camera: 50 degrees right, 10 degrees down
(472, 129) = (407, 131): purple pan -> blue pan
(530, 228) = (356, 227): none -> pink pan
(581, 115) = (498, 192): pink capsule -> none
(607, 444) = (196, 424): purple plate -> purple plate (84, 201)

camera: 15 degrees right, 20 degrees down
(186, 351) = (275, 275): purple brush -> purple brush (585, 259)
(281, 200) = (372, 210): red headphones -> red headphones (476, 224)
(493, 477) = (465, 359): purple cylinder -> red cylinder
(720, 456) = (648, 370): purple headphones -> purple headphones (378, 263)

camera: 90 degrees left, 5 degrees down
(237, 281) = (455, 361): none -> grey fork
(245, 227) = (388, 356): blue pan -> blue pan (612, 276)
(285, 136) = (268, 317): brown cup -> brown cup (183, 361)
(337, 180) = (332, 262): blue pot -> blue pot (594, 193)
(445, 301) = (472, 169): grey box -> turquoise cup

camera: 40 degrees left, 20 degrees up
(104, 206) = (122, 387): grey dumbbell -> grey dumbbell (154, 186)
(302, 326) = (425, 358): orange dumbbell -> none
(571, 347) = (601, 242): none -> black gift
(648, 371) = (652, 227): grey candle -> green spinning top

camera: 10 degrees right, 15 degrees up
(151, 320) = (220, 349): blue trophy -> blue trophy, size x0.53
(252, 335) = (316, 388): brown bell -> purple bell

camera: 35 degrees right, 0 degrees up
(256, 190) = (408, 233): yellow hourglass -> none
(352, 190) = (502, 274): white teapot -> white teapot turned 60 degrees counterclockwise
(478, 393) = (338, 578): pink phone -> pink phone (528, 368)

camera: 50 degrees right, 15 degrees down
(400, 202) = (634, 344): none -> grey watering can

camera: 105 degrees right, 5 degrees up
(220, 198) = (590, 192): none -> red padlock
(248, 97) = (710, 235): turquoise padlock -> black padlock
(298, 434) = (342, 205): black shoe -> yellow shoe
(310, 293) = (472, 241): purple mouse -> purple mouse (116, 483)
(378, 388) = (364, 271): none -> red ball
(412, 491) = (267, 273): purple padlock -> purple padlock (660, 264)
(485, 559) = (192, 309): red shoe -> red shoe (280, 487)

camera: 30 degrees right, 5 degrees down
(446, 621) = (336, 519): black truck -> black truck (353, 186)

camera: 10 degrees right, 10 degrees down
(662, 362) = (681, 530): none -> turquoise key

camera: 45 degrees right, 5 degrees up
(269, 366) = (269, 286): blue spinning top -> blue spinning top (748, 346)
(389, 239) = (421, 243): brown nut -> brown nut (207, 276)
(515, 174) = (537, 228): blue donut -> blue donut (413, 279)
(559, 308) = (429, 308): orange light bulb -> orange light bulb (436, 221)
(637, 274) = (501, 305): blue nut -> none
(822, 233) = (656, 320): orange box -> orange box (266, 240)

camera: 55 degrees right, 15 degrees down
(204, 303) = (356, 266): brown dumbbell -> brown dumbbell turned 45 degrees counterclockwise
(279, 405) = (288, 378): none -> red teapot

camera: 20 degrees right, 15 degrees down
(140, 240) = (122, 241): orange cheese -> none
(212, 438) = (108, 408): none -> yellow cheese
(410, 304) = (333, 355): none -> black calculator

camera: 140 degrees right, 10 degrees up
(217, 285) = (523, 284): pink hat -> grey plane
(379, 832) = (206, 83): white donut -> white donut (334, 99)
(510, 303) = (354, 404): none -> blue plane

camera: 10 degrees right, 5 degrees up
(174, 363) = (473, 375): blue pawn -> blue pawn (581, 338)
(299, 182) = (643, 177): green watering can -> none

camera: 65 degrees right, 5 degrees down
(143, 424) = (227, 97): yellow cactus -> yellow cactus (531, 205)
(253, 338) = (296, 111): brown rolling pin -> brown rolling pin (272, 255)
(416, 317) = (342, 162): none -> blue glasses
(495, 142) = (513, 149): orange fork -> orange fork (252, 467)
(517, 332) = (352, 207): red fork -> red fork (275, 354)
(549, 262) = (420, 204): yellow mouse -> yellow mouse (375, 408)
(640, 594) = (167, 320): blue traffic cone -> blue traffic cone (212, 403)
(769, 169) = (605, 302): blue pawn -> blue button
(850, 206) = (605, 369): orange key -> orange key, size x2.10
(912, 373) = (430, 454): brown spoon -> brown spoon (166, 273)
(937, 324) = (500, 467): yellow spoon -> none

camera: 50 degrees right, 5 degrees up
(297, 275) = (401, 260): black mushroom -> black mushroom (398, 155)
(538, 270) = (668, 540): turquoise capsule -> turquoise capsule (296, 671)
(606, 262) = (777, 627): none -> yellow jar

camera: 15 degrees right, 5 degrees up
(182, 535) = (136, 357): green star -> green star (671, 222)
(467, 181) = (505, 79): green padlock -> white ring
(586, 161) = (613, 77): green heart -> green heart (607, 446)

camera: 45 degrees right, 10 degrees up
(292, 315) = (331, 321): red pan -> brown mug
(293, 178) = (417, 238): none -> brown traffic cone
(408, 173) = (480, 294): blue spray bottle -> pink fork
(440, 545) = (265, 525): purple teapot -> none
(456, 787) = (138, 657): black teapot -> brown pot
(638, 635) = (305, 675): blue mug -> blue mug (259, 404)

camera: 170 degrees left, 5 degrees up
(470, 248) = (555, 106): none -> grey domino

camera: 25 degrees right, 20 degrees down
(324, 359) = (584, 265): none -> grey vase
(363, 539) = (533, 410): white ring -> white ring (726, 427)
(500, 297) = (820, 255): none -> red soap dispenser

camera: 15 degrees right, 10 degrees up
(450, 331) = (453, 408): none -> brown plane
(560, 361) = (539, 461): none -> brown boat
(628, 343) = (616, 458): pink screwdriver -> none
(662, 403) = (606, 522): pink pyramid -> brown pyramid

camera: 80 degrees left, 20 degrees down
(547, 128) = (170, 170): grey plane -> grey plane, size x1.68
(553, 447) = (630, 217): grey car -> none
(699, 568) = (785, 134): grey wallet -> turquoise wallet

━━━━━━━━━━━━━━━━━━━━━━━━━━━━━━

TASK TO COMPLETE
Give back all of the records exactly as they were provided above.

COMPLETED TASK
camera: 50 degrees right, 10 degrees down
(472, 129) = (407, 131): purple pan -> blue pan
(530, 228) = (356, 227): none -> pink pan
(581, 115) = (498, 192): pink capsule -> none
(607, 444) = (196, 424): purple plate -> purple plate (84, 201)

camera: 15 degrees right, 20 degrees down
(186, 351) = (275, 275): purple brush -> purple brush (585, 259)
(281, 200) = (372, 210): red headphones -> red headphones (476, 224)
(493, 477) = (465, 359): purple cylinder -> red cylinder
(720, 456) = (648, 370): purple headphones -> purple headphones (378, 263)

camera: 90 degrees left, 5 degrees down
(237, 281) = (455, 361): none -> grey fork
(245, 227) = (388, 356): blue pan -> blue pan (612, 276)
(285, 136) = (268, 317): brown cup -> brown cup (183, 361)
(337, 180) = (332, 262): blue pot -> blue pot (594, 193)
(445, 301) = (472, 169): grey box -> turquoise cup

camera: 40 degrees left, 20 degrees up
(104, 206) = (122, 387): grey dumbbell -> grey dumbbell (154, 186)
(302, 326) = (425, 358): orange dumbbell -> none
(571, 347) = (601, 242): none -> black gift
(648, 371) = (652, 227): grey candle -> green spinning top

camera: 10 degrees right, 15 degrees up
(151, 320) = (220, 349): blue trophy -> blue trophy, size x0.53
(252, 335) = (316, 388): brown bell -> purple bell

camera: 35 degrees right, 0 degrees up
(256, 190) = (408, 233): yellow hourglass -> none
(352, 190) = (502, 274): white teapot -> white teapot turned 60 degrees counterclockwise
(478, 393) = (338, 578): pink phone -> pink phone (528, 368)

camera: 50 degrees right, 15 degrees down
(400, 202) = (634, 344): none -> grey watering can

camera: 105 degrees right, 5 degrees up
(220, 198) = (590, 192): none -> red padlock
(248, 97) = (710, 235): turquoise padlock -> black padlock
(298, 434) = (342, 205): black shoe -> yellow shoe
(310, 293) = (472, 241): purple mouse -> purple mouse (116, 483)
(378, 388) = (364, 271): none -> red ball
(412, 491) = (267, 273): purple padlock -> purple padlock (660, 264)
(485, 559) = (192, 309): red shoe -> red shoe (280, 487)

camera: 30 degrees right, 5 degrees down
(446, 621) = (336, 519): black truck -> black truck (353, 186)

camera: 10 degrees right, 10 degrees down
(662, 362) = (681, 530): none -> turquoise key

camera: 45 degrees right, 5 degrees up
(269, 366) = (269, 286): blue spinning top -> blue spinning top (748, 346)
(389, 239) = (421, 243): brown nut -> brown nut (207, 276)
(515, 174) = (537, 228): blue donut -> blue donut (413, 279)
(559, 308) = (429, 308): orange light bulb -> orange light bulb (436, 221)
(637, 274) = (501, 305): blue nut -> none
(822, 233) = (656, 320): orange box -> orange box (266, 240)

camera: 55 degrees right, 15 degrees down
(204, 303) = (356, 266): brown dumbbell -> brown dumbbell turned 45 degrees counterclockwise
(279, 405) = (288, 378): none -> red teapot

camera: 20 degrees right, 15 degrees down
(140, 240) = (122, 241): orange cheese -> none
(212, 438) = (108, 408): none -> yellow cheese
(410, 304) = (333, 355): none -> black calculator

camera: 140 degrees right, 10 degrees up
(217, 285) = (523, 284): pink hat -> grey plane
(379, 832) = (206, 83): white donut -> white donut (334, 99)
(510, 303) = (354, 404): none -> blue plane

camera: 10 degrees right, 5 degrees up
(174, 363) = (473, 375): blue pawn -> blue pawn (581, 338)
(299, 182) = (643, 177): green watering can -> none

camera: 65 degrees right, 5 degrees down
(143, 424) = (227, 97): yellow cactus -> yellow cactus (531, 205)
(253, 338) = (296, 111): brown rolling pin -> brown rolling pin (272, 255)
(416, 317) = (342, 162): none -> blue glasses
(495, 142) = (513, 149): orange fork -> orange fork (252, 467)
(517, 332) = (352, 207): red fork -> red fork (275, 354)
(549, 262) = (420, 204): yellow mouse -> yellow mouse (375, 408)
(640, 594) = (167, 320): blue traffic cone -> blue traffic cone (212, 403)
(769, 169) = (605, 302): blue pawn -> blue button
(850, 206) = (605, 369): orange key -> orange key, size x2.10
(912, 373) = (430, 454): brown spoon -> brown spoon (166, 273)
(937, 324) = (500, 467): yellow spoon -> none

camera: 50 degrees right, 5 degrees up
(297, 275) = (401, 260): black mushroom -> black mushroom (398, 155)
(538, 270) = (668, 540): turquoise capsule -> turquoise capsule (296, 671)
(606, 262) = (777, 627): none -> yellow jar

camera: 15 degrees right, 5 degrees up
(182, 535) = (136, 357): green star -> green star (671, 222)
(467, 181) = (505, 79): green padlock -> white ring
(586, 161) = (613, 77): green heart -> green heart (607, 446)

camera: 45 degrees right, 10 degrees up
(292, 315) = (331, 321): red pan -> brown mug
(293, 178) = (417, 238): none -> brown traffic cone
(408, 173) = (480, 294): blue spray bottle -> pink fork
(440, 545) = (265, 525): purple teapot -> none
(456, 787) = (138, 657): black teapot -> brown pot
(638, 635) = (305, 675): blue mug -> blue mug (259, 404)

camera: 170 degrees left, 5 degrees up
(470, 248) = (555, 106): none -> grey domino

camera: 25 degrees right, 20 degrees down
(324, 359) = (584, 265): none -> grey vase
(363, 539) = (533, 410): white ring -> white ring (726, 427)
(500, 297) = (820, 255): none -> red soap dispenser

camera: 15 degrees right, 10 degrees up
(450, 331) = (453, 408): none -> brown plane
(560, 361) = (539, 461): none -> brown boat
(628, 343) = (616, 458): pink screwdriver -> none
(662, 403) = (606, 522): pink pyramid -> brown pyramid

camera: 80 degrees left, 20 degrees down
(547, 128) = (170, 170): grey plane -> grey plane, size x1.68
(553, 447) = (630, 217): grey car -> none
(699, 568) = (785, 134): grey wallet -> turquoise wallet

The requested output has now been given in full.